Task brief:
Apart from any images, the entries are to be output exactly.

[Collection entries]
■ ■ ■ ■ ■

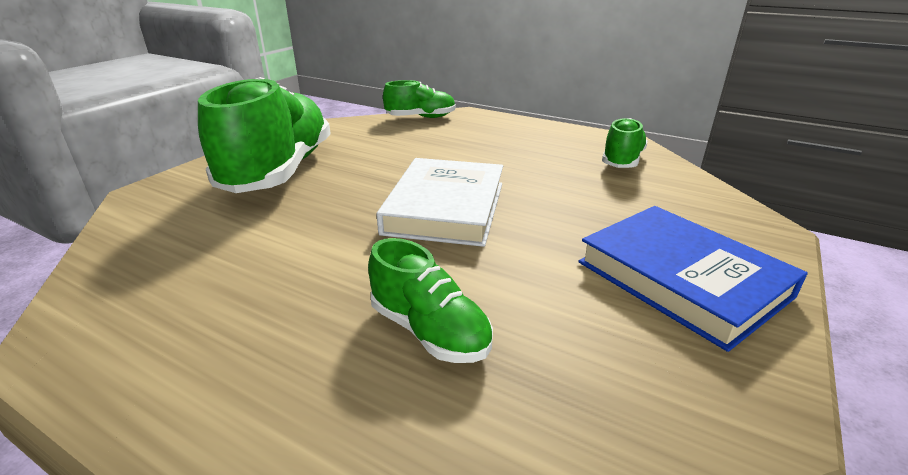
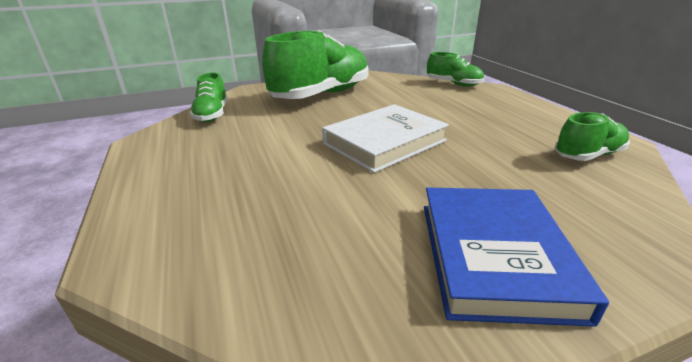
camera: 40 degrees right, 0 degrees up
(429, 331) = (274, 202): green shoe -> green shoe (212, 115)

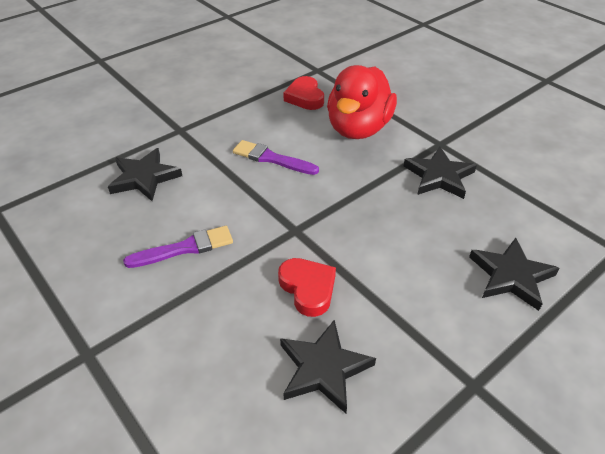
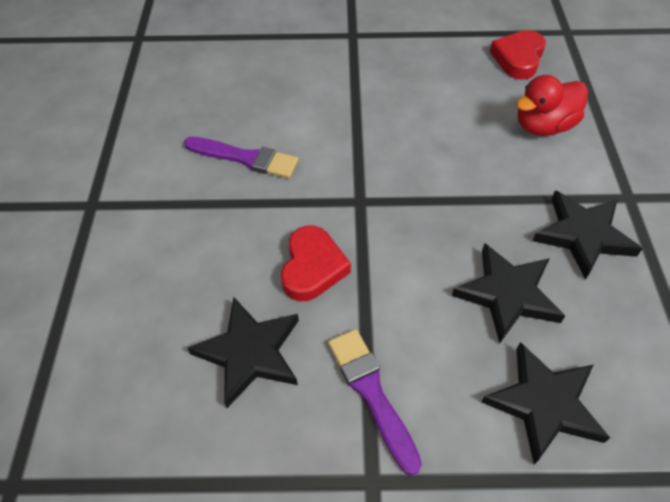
camera: 40 degrees right, 10 degrees up
(144, 177) = (276, 68): black star -> black star (507, 294)
(271, 158) = (411, 111): purple brush -> purple brush (371, 393)
(358, 128) = (543, 126): red duck -> red duck, size x0.63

■ ■ ■ ■ ■

Response to this task:
camera: 40 degrees right, 0 degrees up
(429, 331) = (274, 202): green shoe -> green shoe (212, 115)

camera: 40 degrees right, 10 degrees up
(144, 177) = (276, 68): black star -> black star (507, 294)
(271, 158) = (411, 111): purple brush -> purple brush (371, 393)
(358, 128) = (543, 126): red duck -> red duck, size x0.63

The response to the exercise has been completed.